* [Problem]:
Output every line below exactly, please, omitting pictures.

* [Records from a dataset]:
· · ·

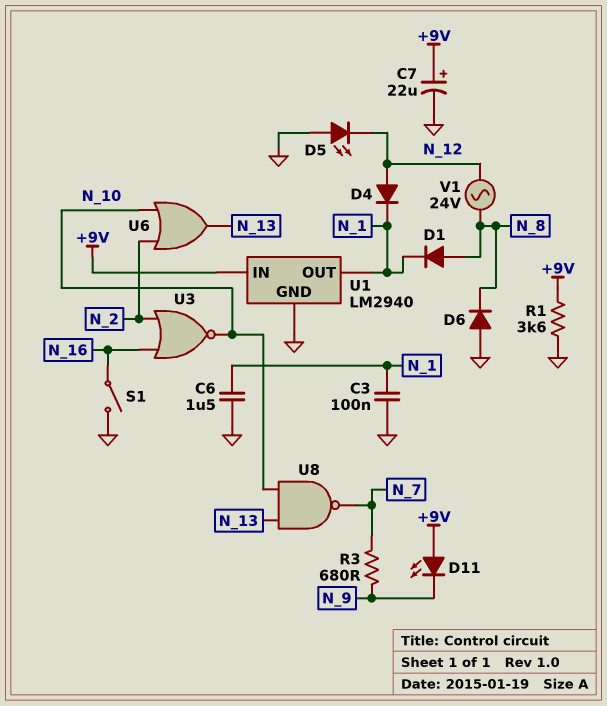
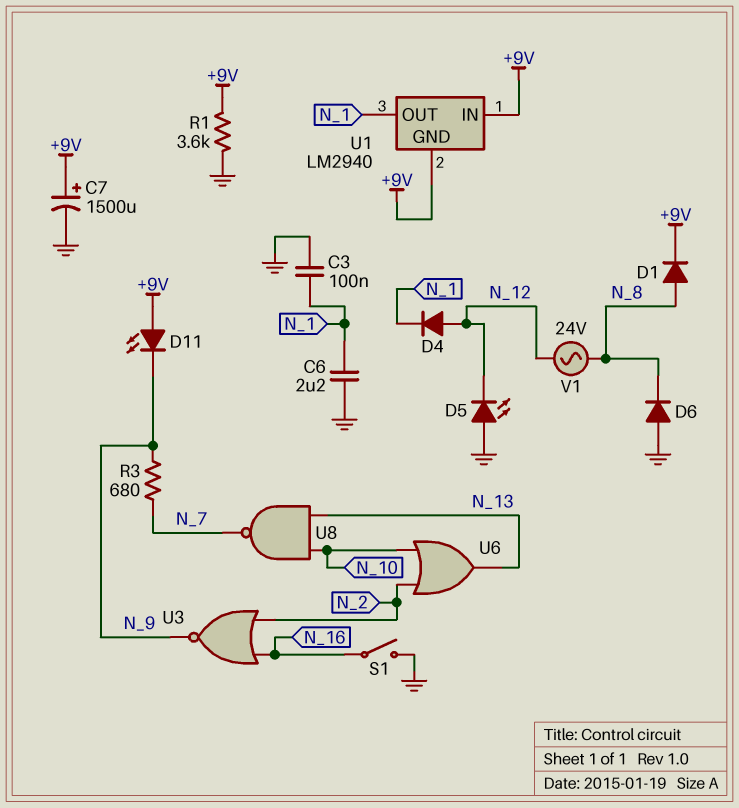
C6: 1.5uF (GND, N_1) -> 2.2uF (GND, N_1)
C7: 22uF (plus +9V, minus GND) -> 1500uF (plus +9V, minus GND)
D1: diode (A N_8, K N_1) -> diode (A N_8, K +9V)
U1 pin GND: GND -> +9V
U3: NOR (in N_2, in N_16, out N_10) -> NOR (in N_2, in N_16, out N_9)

· · ·

* [Reply]:
C6: 1.5uF (GND, N_1) -> 2.2uF (GND, N_1)
C7: 22uF (plus +9V, minus GND) -> 1500uF (plus +9V, minus GND)
D1: diode (A N_8, K N_1) -> diode (A N_8, K +9V)
U1 pin GND: GND -> +9V
U3: NOR (in N_2, in N_16, out N_10) -> NOR (in N_2, in N_16, out N_9)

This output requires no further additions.